[Dataset items]
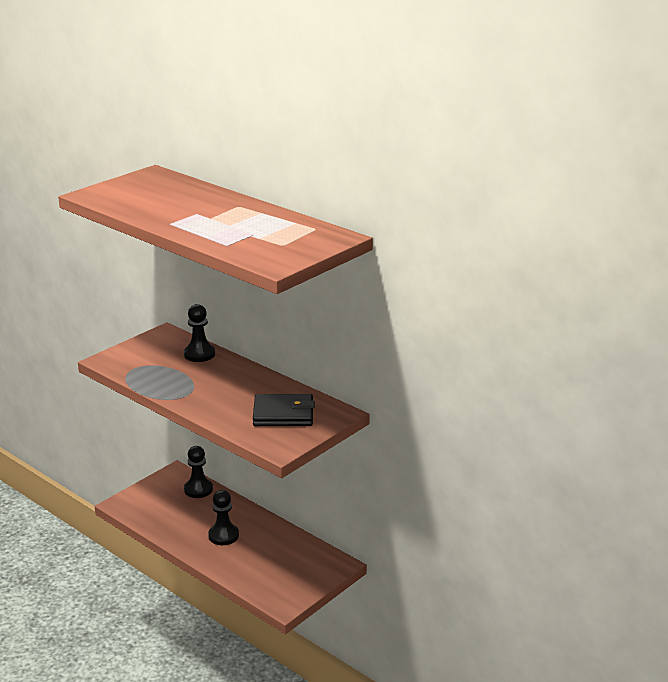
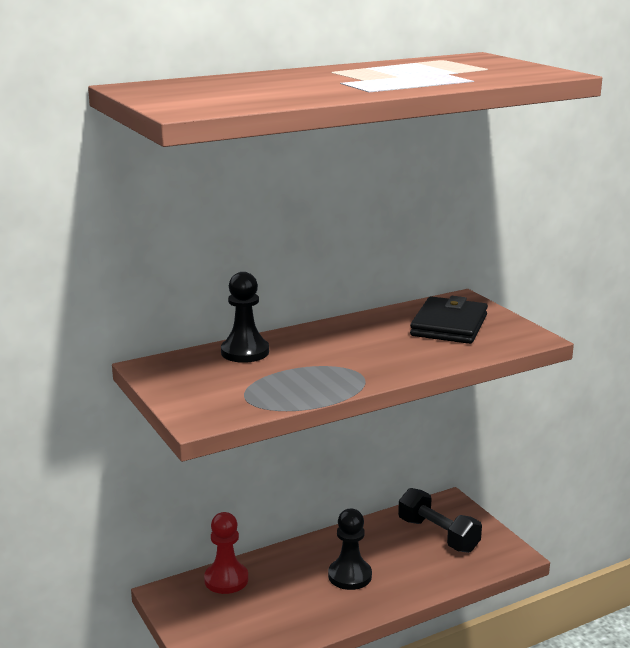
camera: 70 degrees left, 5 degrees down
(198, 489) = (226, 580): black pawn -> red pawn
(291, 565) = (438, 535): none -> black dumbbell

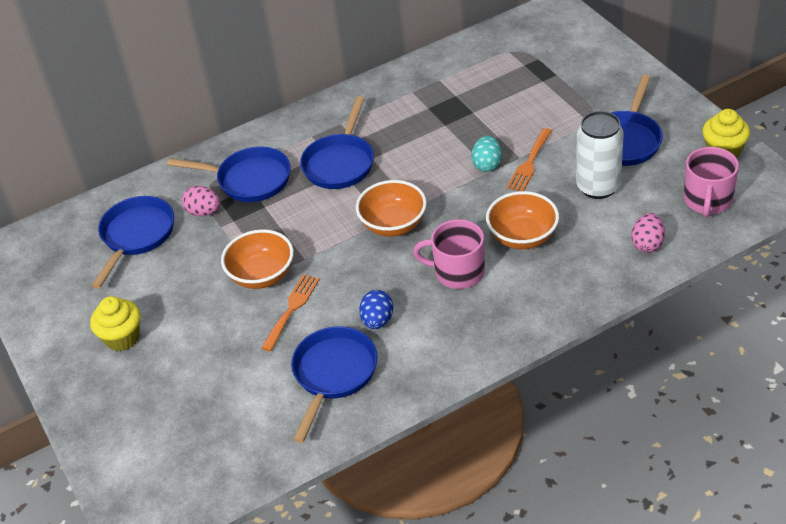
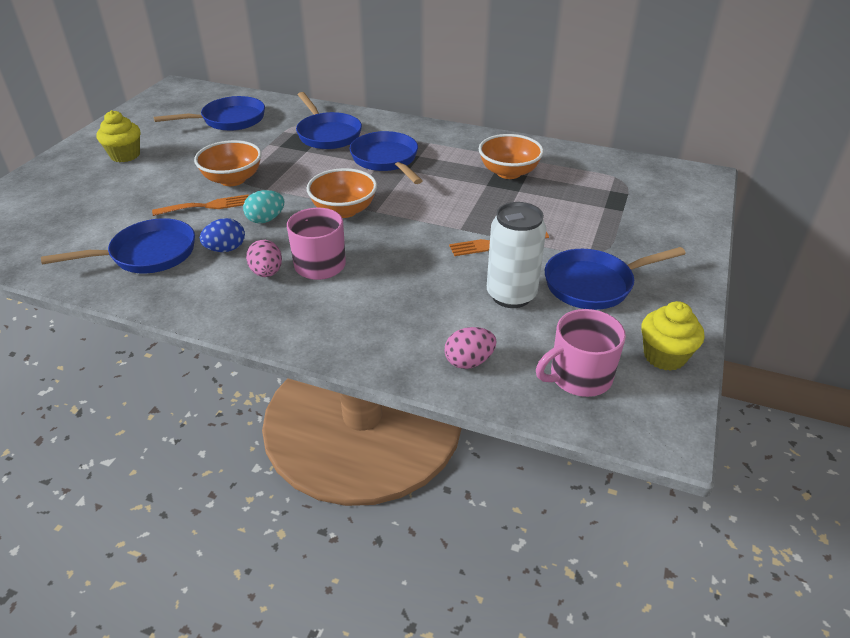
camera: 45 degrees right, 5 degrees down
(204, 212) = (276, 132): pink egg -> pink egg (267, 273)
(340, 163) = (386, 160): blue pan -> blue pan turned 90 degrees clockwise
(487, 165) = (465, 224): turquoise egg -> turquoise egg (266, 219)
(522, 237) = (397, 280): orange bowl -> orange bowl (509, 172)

● **PROBLEM DESCRIPTION**:
Copy every line from the entries that contains the word "camera".

● **TASK OUTPUT**:
camera: 70 degrees left, 5 degrees down
camera: 45 degrees right, 5 degrees down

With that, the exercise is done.